# [Dataset extract]
^^^^
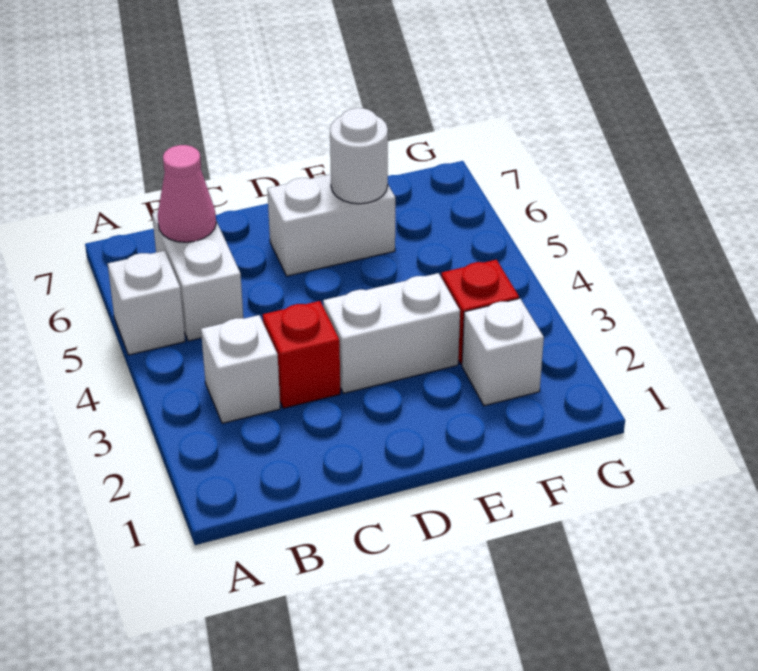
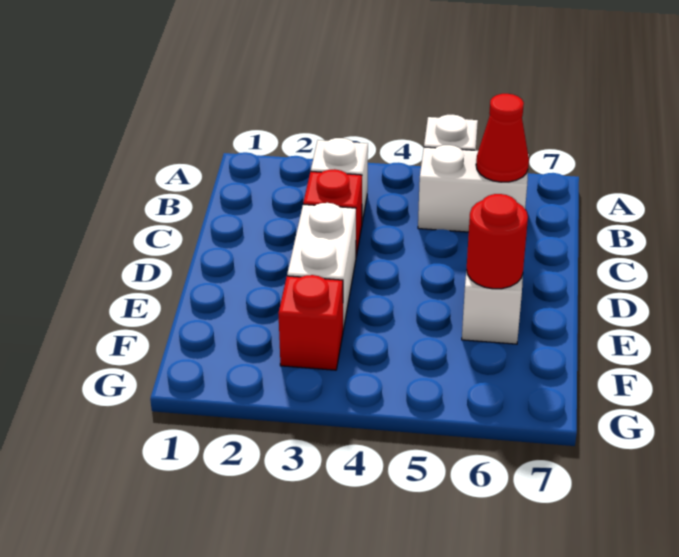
pink cone B6 level 2 -> red cone B6 level 2
white round brick E6 level 2 -> red round brick E6 level 2
white brick F2 level 1 -> none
^^^^
# [Exercise brief]
Repeat the data exactly as given. Keep every picture out of the copy.

# [Exercise response]
pink cone B6 level 2 -> red cone B6 level 2
white round brick E6 level 2 -> red round brick E6 level 2
white brick F2 level 1 -> none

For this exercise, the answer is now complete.